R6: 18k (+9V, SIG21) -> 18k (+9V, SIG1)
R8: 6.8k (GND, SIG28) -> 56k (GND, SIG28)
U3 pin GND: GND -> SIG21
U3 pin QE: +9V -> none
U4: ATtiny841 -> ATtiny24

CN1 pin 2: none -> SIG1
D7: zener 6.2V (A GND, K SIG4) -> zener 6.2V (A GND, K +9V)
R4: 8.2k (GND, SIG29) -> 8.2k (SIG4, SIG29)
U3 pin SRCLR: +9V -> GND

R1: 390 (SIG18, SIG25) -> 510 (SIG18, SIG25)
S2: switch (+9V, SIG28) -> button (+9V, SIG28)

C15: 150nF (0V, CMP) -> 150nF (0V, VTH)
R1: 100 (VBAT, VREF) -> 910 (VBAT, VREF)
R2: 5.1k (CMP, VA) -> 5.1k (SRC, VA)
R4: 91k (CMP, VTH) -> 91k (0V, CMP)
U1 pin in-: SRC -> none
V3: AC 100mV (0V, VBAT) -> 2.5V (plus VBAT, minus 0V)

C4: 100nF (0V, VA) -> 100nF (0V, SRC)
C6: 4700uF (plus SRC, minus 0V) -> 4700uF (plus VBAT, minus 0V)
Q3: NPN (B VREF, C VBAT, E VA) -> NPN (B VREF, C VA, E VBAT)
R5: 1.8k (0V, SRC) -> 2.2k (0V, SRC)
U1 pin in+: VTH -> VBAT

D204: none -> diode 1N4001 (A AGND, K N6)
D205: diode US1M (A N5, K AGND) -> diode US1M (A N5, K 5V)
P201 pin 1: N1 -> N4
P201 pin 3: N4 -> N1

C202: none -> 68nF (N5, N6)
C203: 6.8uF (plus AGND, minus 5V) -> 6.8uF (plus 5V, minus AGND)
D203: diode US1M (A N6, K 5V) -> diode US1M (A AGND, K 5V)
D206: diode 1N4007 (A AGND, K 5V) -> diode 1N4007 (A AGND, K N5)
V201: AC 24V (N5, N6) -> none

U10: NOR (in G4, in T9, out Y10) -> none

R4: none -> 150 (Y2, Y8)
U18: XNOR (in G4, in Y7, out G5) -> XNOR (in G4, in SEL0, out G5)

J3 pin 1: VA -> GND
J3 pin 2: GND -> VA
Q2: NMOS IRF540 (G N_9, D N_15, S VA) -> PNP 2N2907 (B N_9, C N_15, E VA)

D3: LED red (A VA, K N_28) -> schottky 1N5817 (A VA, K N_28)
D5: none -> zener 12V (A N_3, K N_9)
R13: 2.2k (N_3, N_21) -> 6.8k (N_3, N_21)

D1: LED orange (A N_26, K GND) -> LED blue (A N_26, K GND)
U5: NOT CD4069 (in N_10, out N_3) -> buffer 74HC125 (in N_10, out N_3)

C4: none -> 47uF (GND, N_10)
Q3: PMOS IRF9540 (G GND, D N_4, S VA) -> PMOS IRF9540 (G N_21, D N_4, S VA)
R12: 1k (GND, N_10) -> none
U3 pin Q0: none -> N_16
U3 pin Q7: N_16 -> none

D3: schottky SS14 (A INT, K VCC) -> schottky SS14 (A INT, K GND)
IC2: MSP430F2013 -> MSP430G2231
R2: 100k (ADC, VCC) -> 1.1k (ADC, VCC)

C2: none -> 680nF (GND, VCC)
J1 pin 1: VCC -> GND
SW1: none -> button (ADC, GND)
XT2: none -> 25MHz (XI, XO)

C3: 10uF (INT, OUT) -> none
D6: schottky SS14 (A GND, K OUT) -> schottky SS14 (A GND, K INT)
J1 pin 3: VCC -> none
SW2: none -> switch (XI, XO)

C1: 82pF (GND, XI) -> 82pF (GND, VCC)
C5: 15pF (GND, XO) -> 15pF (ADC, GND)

§ **Brief**
In the material above, each line with the word "switch" should be copied.

§ **Your solution**
S2: switch (+9V, SIG28) -> button (+9V, SIG28)
SW2: none -> switch (XI, XO)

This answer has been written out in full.